Would you give again, exactly, the lines running from the line with "(668, 472) = (552, 421): orange cup -> none" to the end of the data below, both included?

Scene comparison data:
Start of Block

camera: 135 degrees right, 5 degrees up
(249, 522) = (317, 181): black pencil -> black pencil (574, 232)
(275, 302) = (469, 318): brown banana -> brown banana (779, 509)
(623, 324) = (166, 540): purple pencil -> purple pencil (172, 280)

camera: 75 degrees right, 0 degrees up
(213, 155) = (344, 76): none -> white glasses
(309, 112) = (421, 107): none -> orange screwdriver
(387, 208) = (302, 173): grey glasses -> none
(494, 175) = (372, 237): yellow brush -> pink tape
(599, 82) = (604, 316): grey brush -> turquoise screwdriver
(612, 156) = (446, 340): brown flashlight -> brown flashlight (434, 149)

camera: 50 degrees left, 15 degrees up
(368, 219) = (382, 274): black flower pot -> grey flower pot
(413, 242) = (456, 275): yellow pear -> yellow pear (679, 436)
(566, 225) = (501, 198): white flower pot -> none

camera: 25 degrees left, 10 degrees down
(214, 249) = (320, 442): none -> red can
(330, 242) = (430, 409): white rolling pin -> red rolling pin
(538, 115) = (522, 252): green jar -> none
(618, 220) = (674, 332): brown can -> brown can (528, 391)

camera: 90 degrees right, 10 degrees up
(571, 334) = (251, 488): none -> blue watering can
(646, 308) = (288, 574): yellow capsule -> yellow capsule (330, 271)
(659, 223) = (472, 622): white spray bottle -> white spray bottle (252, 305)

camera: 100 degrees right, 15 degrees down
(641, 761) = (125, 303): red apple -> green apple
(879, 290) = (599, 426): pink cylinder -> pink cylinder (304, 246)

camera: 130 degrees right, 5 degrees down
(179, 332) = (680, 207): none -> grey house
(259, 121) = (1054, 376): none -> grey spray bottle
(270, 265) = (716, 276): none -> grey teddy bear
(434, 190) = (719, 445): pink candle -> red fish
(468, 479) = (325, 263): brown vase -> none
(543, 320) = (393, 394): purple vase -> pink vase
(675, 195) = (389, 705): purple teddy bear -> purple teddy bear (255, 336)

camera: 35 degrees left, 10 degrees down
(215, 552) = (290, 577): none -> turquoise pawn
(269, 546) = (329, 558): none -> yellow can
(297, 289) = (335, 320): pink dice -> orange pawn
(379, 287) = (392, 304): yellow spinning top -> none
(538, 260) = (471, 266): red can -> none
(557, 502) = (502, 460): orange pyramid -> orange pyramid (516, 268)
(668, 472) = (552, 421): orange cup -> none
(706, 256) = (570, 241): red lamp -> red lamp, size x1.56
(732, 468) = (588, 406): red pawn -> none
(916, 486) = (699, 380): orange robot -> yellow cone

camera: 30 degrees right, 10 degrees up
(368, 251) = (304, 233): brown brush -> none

End of Block

Solution to this exercise:
(668, 472) = (552, 421): orange cup -> none
(706, 256) = (570, 241): red lamp -> red lamp, size x1.56
(732, 468) = (588, 406): red pawn -> none
(916, 486) = (699, 380): orange robot -> yellow cone

camera: 30 degrees right, 10 degrees up
(368, 251) = (304, 233): brown brush -> none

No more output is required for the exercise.